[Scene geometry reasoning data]

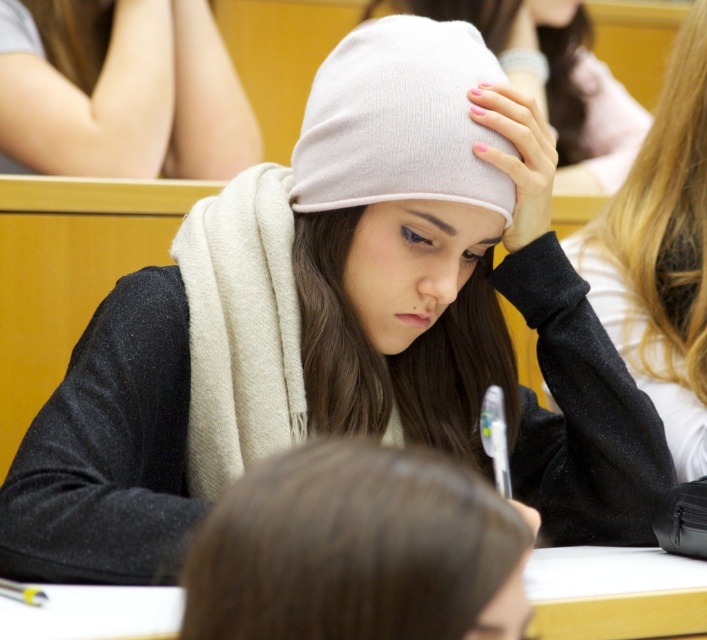
In the classroom scene, there is a point located at coordinates (358, 548). Based on the description, what object or feature in the scene does this point correspond to?

The point at (358, 548) corresponds to the brown matte hair at center.

You are a student sitting at the back of the classroom. You notice the brown matte hair at center and the white knit beanie at upper center. Which object is closer to the front of the classroom?

The brown matte hair at center is closer to the front of the classroom because it is shorter than the white knit beanie at upper center, which is positioned higher up.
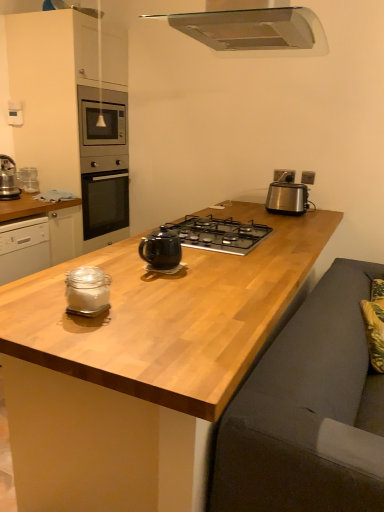
This screenshot has height=512, width=384. I want to click on free location to the right of clear glass jar at center, so click(x=153, y=310).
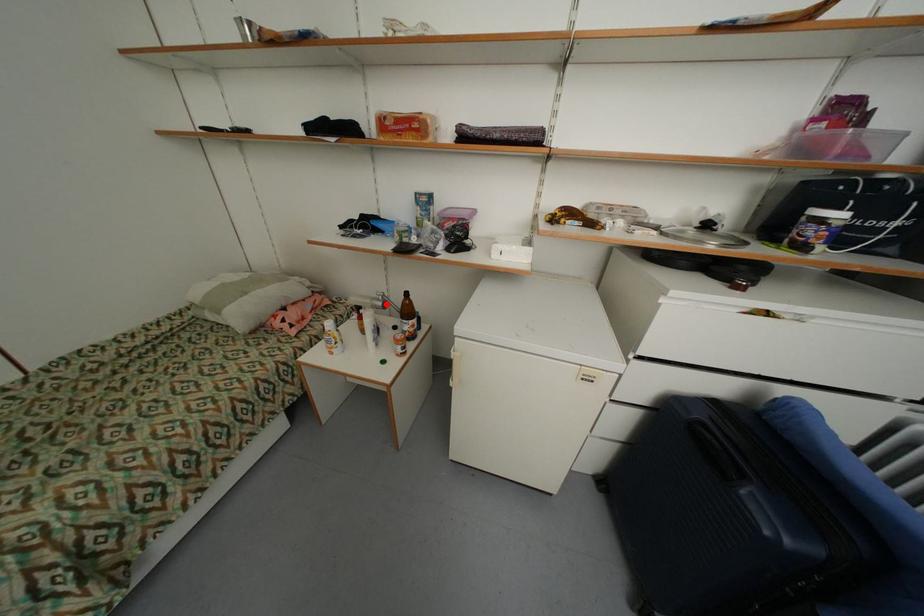
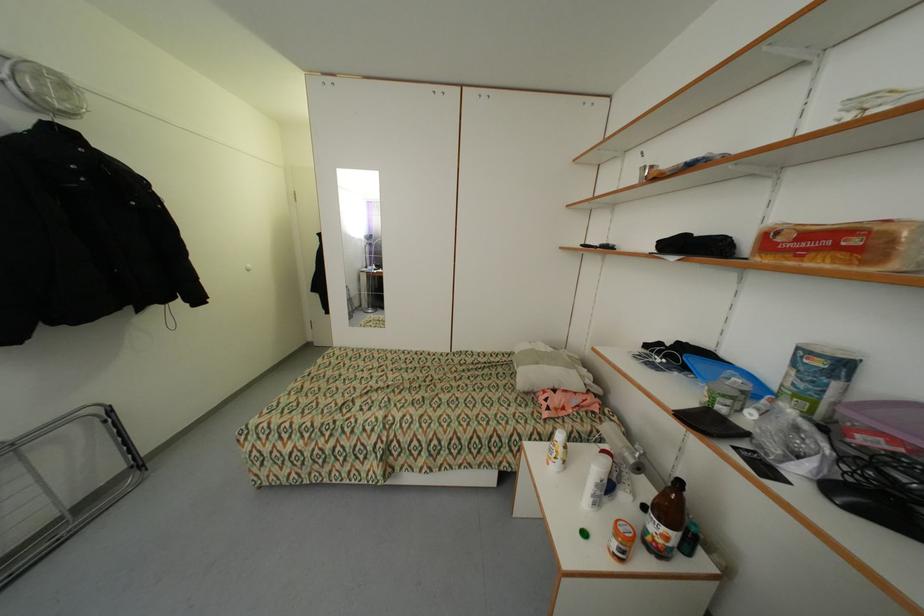
Question: I am providing you with two images of the same scene from different viewpoints. Image1 has a red point marked. In image2, the corresponding 3D location appears at what relative position? Reply with the corresponding letter.

Choices:
 (A) Closer
 (B) Farther

Answer: (A)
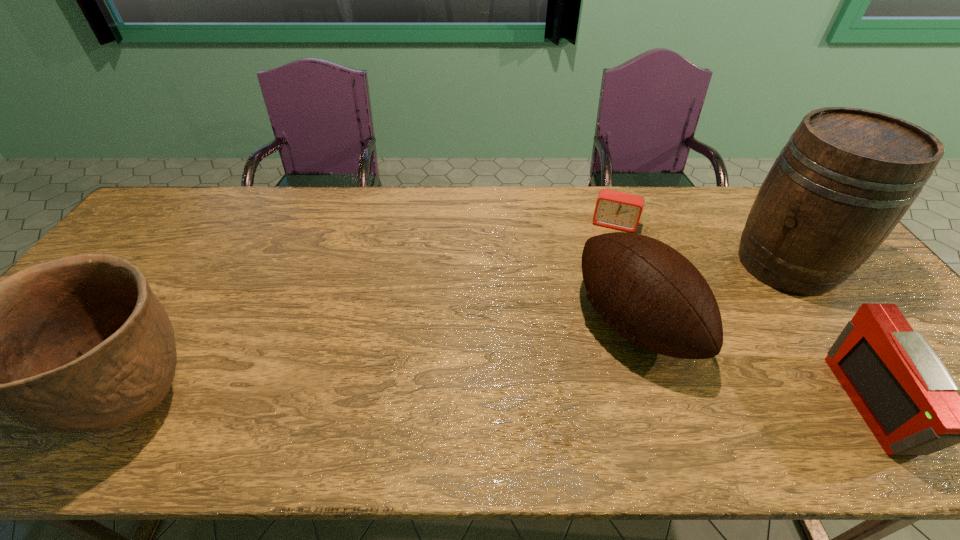
Where is `vacant space on the desktop that is between the leftmost object and the fourth tallest object and is positioned on the laces of the football`? vacant space on the desktop that is between the leftmost object and the fourth tallest object and is positioned on the laces of the football is located at coordinates (489, 404).

Find the location of a particular element. free space on the desktop that is between the pottery and the fourth tallest object and is positioned on the front-facing side of the alarm clock is located at coordinates (567, 404).

Identify the location of free spot on the desktop that is between the pottery and the camera and is positioned on the side of the tallest object near the bung hole. The height and width of the screenshot is (540, 960). point(558,404).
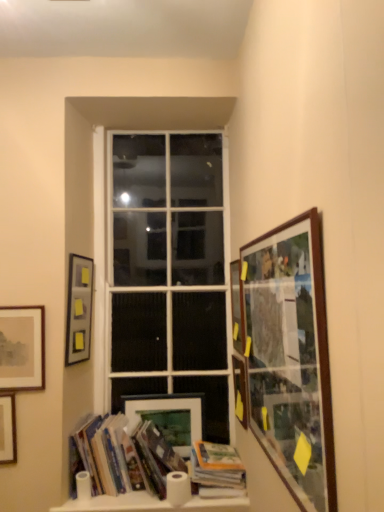
Where is `blank space situated above hardcover book at lower center, the first book when ordered from right to left (from a real-world perspective)`? This screenshot has height=512, width=384. blank space situated above hardcover book at lower center, the first book when ordered from right to left (from a real-world perspective) is located at coordinates (215, 448).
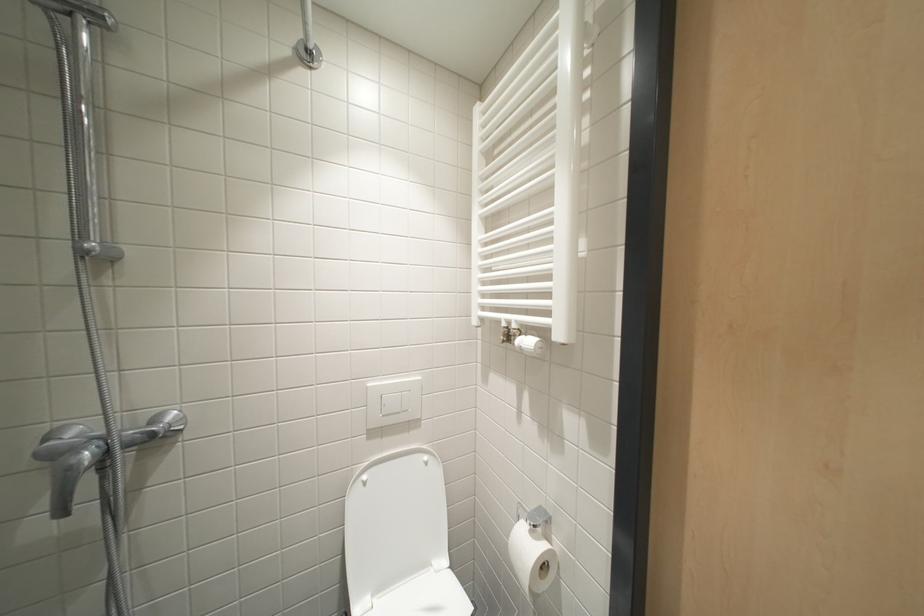
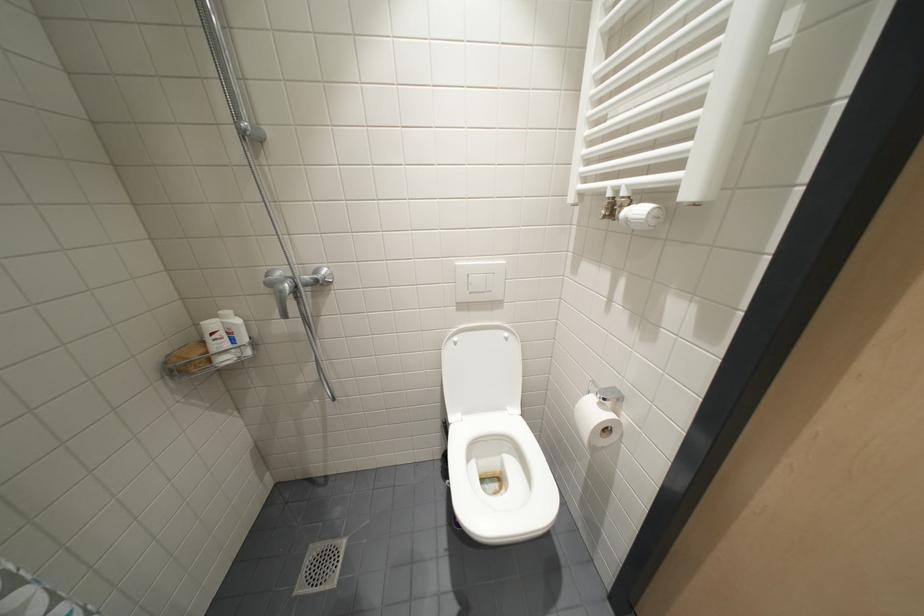
How did the camera likely rotate?

The rotation direction of the camera is left-down.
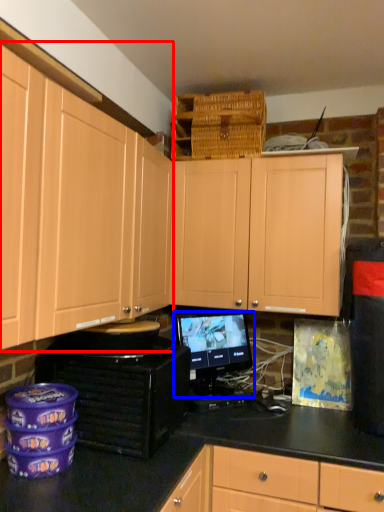
Question: Which of the following is the farthest to the observer, cabinetry (highlighted by a red box) or computer monitor (highlighted by a blue box)?

Choices:
 (A) cabinetry
 (B) computer monitor

Answer: (B)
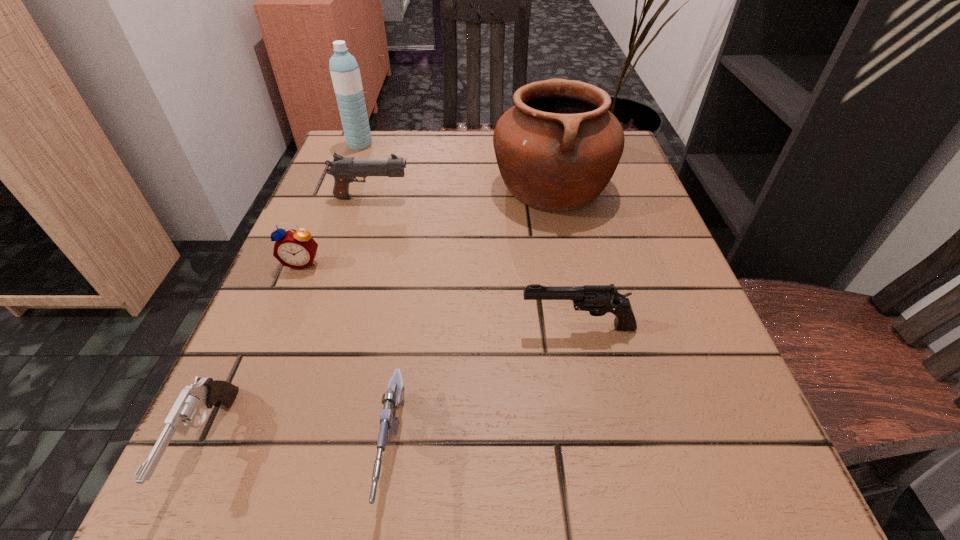
Locate an element on the screen. The image size is (960, 540). free space at the far right corner of the desktop is located at coordinates (634, 173).

Find the location of a particular element. The height and width of the screenshot is (540, 960). free space between the second tallest object and the leftmost gun is located at coordinates (380, 315).

Locate an element on the screen. The height and width of the screenshot is (540, 960). vacant point located between the third gun from left to right and the farthest gun is located at coordinates (383, 325).

You are a GUI agent. You are given a task and a screenshot of the screen. Output one action in this format:
    pyautogui.click(x=<x>, y=<y>)
    Task: Click on the free spot between the farthest gun and the fourth nearest object
    
    Given the screenshot: What is the action you would take?
    pyautogui.click(x=337, y=230)

Identify the location of vacant space that is in between the second tallest object and the second gun from left to right. coord(462,192).

I want to click on free space between the third nearest object and the farthest object, so click(x=468, y=236).

Where is `free spot between the farthest gun and the alarm clock`? free spot between the farthest gun and the alarm clock is located at coordinates (337, 230).

In order to click on free space between the second gun from right to left and the fourth farthest object in this screenshot , I will do `click(348, 358)`.

This screenshot has width=960, height=540. I want to click on free space between the alarm clock and the third object from right to left, so click(348, 358).

Where is `object that is the closest to the rightmost gun`? object that is the closest to the rightmost gun is located at coordinates (393, 399).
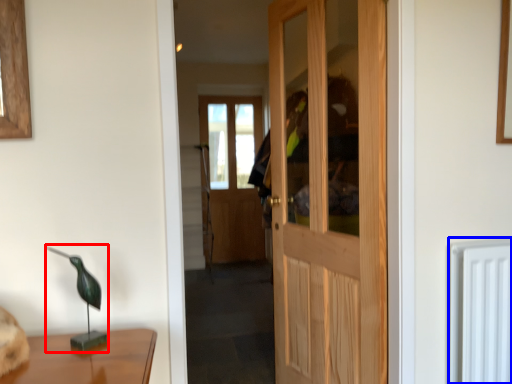
Question: Which point is closer to the camera, table lamp (highlighted by a red box) or radiator (highlighted by a blue box)?

Choices:
 (A) table lamp
 (B) radiator

Answer: (A)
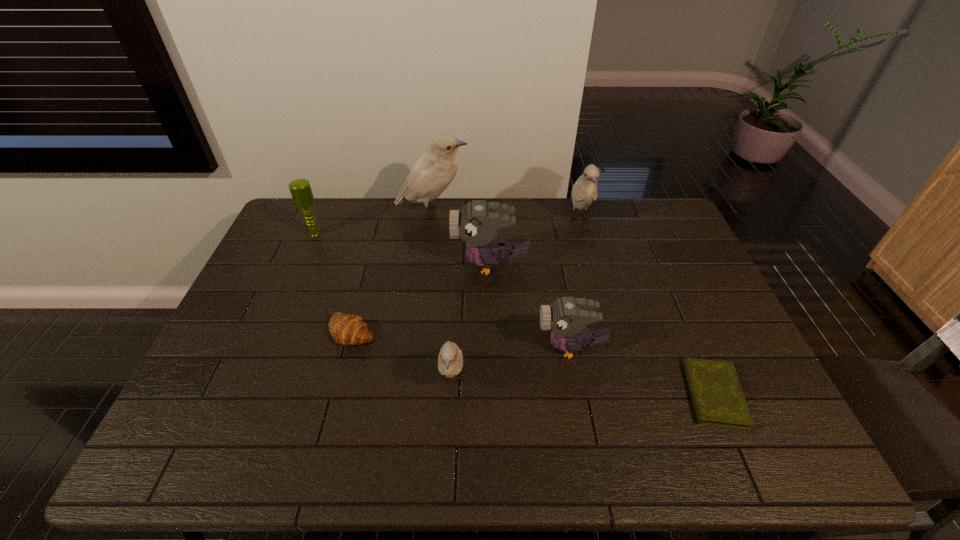
In the image, there is a desktop. At what (x,y) coordinates should I click in order to perform the action: click on vacant space at the far edge. Please return your answer as a coordinate pair (x, y). This screenshot has width=960, height=540. Looking at the image, I should click on (547, 232).

At what (x,y) coordinates should I click in order to perform the action: click on free space at the near edge of the desktop. Please return your answer as a coordinate pair (x, y). The image size is (960, 540). Looking at the image, I should click on (403, 451).

The width and height of the screenshot is (960, 540). What are the coordinates of `free space at the left edge` in the screenshot? It's located at (205, 376).

Where is `vacant space at the right edge of the desktop`? The width and height of the screenshot is (960, 540). vacant space at the right edge of the desktop is located at coordinates (711, 321).

Identify the location of vacant space at the near left corner of the desktop. (169, 463).

At what (x,y) coordinates should I click in order to perform the action: click on vacant space at the far right corner of the desktop. Please return your answer as a coordinate pair (x, y). The image size is (960, 540). Looking at the image, I should click on (636, 207).

You are a GUI agent. You are given a task and a screenshot of the screen. Output one action in this format:
    pyautogui.click(x=<x>, y=<y>)
    Task: Click on the free space between the crescent roll and the biggest white bird
    
    Given the screenshot: What is the action you would take?
    pyautogui.click(x=393, y=271)

Where is `vacant region between the nearer gray bird and the tallest bird`? The height and width of the screenshot is (540, 960). vacant region between the nearer gray bird and the tallest bird is located at coordinates (502, 280).

Locate an element on the screen. free space that is in between the microphone and the tallest bird is located at coordinates tap(373, 223).

The height and width of the screenshot is (540, 960). I want to click on empty space between the tallest bird and the crescent roll, so click(393, 271).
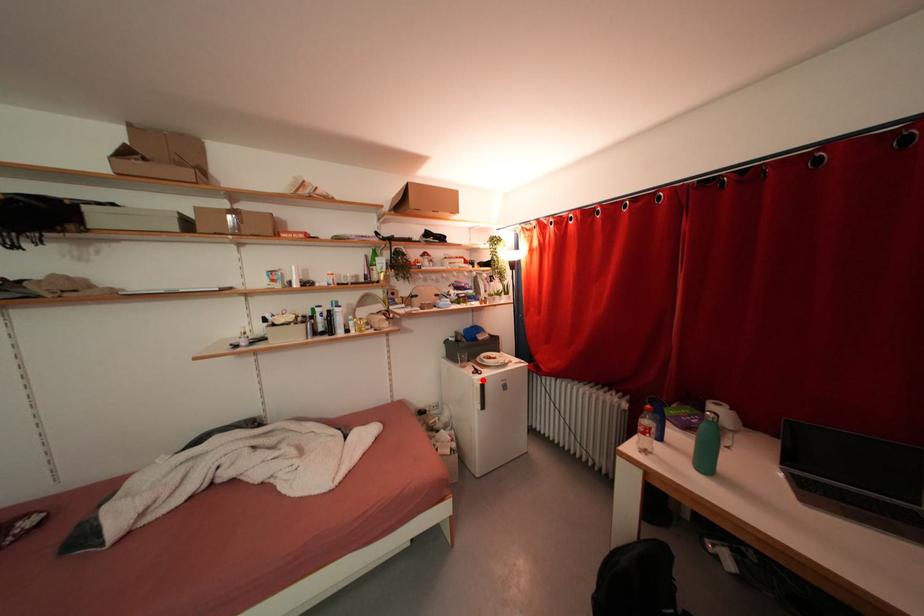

— What is being asked —
Reproduce all of the material above word for word, leaving out the pictures.

— Result of this exercise —
In the classroom scene, there is a point located at coordinates (358, 548). Based on the description, what object or feature in the scene does this point correspond to?

The point at (358, 548) corresponds to the brown matte hair at center.

You are a student sitting at the back of the classroom. You notice the brown matte hair at center and the white knit beanie at upper center. Which object is closer to the front of the classroom?

The brown matte hair at center is closer to the front of the classroom because it is shorter than the white knit beanie at upper center, which is positioned higher up.
This screenshot has height=512, width=384. I want to click on free location to the right of clear glass jar at center, so click(x=153, y=310).
Question: I am providing you with two images of the same scene from different viewpoints. Image1 has a red point marked. In image2, the corresponding 3D location appears at what relative position? Reply with the corresponding letter.

Choices:
 (A) Closer
 (B) Farther

Answer: (A)
Where is `vacant space on the desktop that is between the leftmost object and the fourth tallest object and is positioned on the laces of the football`? vacant space on the desktop that is between the leftmost object and the fourth tallest object and is positioned on the laces of the football is located at coordinates (489, 404).

Find the location of a particular element. free space on the desktop that is between the pottery and the fourth tallest object and is positioned on the front-facing side of the alarm clock is located at coordinates (567, 404).

Identify the location of free spot on the desktop that is between the pottery and the camera and is positioned on the side of the tallest object near the bung hole. The height and width of the screenshot is (540, 960). point(558,404).
Where is `blank space situated above hardcover book at lower center, the first book when ordered from right to left (from a real-world perspective)`? This screenshot has height=512, width=384. blank space situated above hardcover book at lower center, the first book when ordered from right to left (from a real-world perspective) is located at coordinates (215, 448).
How did the camera likely rotate?

The rotation direction of the camera is left-down.
Question: Which of the following is the farthest to the observer, cabinetry (highlighted by a red box) or computer monitor (highlighted by a blue box)?

Choices:
 (A) cabinetry
 (B) computer monitor

Answer: (B)
Locate an element on the screen. The image size is (960, 540). free space at the far right corner of the desktop is located at coordinates (634, 173).

Find the location of a particular element. The height and width of the screenshot is (540, 960). free space between the second tallest object and the leftmost gun is located at coordinates (380, 315).

Locate an element on the screen. The height and width of the screenshot is (540, 960). vacant point located between the third gun from left to right and the farthest gun is located at coordinates (383, 325).

You are a GUI agent. You are given a task and a screenshot of the screen. Output one action in this format:
    pyautogui.click(x=<x>, y=<y>)
    Task: Click on the free spot between the farthest gun and the fourth nearest object
    
    Given the screenshot: What is the action you would take?
    pyautogui.click(x=337, y=230)

Identify the location of vacant space that is in between the second tallest object and the second gun from left to right. coord(462,192).

I want to click on free space between the third nearest object and the farthest object, so click(x=468, y=236).

Where is `free spot between the farthest gun and the alarm clock`? free spot between the farthest gun and the alarm clock is located at coordinates (337, 230).

In order to click on free space between the second gun from right to left and the fourth farthest object in this screenshot , I will do `click(348, 358)`.

This screenshot has width=960, height=540. I want to click on free space between the alarm clock and the third object from right to left, so click(348, 358).

Where is `object that is the closest to the rightmost gun`? object that is the closest to the rightmost gun is located at coordinates (393, 399).
Question: Which point is closer to the camera, table lamp (highlighted by a red box) or radiator (highlighted by a blue box)?

Choices:
 (A) table lamp
 (B) radiator

Answer: (A)
In the image, there is a desktop. At what (x,y) coordinates should I click in order to perform the action: click on vacant space at the far edge. Please return your answer as a coordinate pair (x, y). This screenshot has width=960, height=540. Looking at the image, I should click on (547, 232).

At what (x,y) coordinates should I click in order to perform the action: click on free space at the near edge of the desktop. Please return your answer as a coordinate pair (x, y). The image size is (960, 540). Looking at the image, I should click on (403, 451).

The width and height of the screenshot is (960, 540). What are the coordinates of `free space at the left edge` in the screenshot? It's located at (205, 376).

Where is `vacant space at the right edge of the desktop`? The width and height of the screenshot is (960, 540). vacant space at the right edge of the desktop is located at coordinates (711, 321).

Identify the location of vacant space at the near left corner of the desktop. (169, 463).

At what (x,y) coordinates should I click in order to perform the action: click on vacant space at the far right corner of the desktop. Please return your answer as a coordinate pair (x, y). The image size is (960, 540). Looking at the image, I should click on (636, 207).

You are a GUI agent. You are given a task and a screenshot of the screen. Output one action in this format:
    pyautogui.click(x=<x>, y=<y>)
    Task: Click on the free space between the crescent roll and the biggest white bird
    
    Given the screenshot: What is the action you would take?
    pyautogui.click(x=393, y=271)

Where is `vacant region between the nearer gray bird and the tallest bird`? The height and width of the screenshot is (540, 960). vacant region between the nearer gray bird and the tallest bird is located at coordinates (502, 280).

Locate an element on the screen. free space that is in between the microphone and the tallest bird is located at coordinates tap(373, 223).

The height and width of the screenshot is (540, 960). I want to click on empty space between the tallest bird and the crescent roll, so click(393, 271).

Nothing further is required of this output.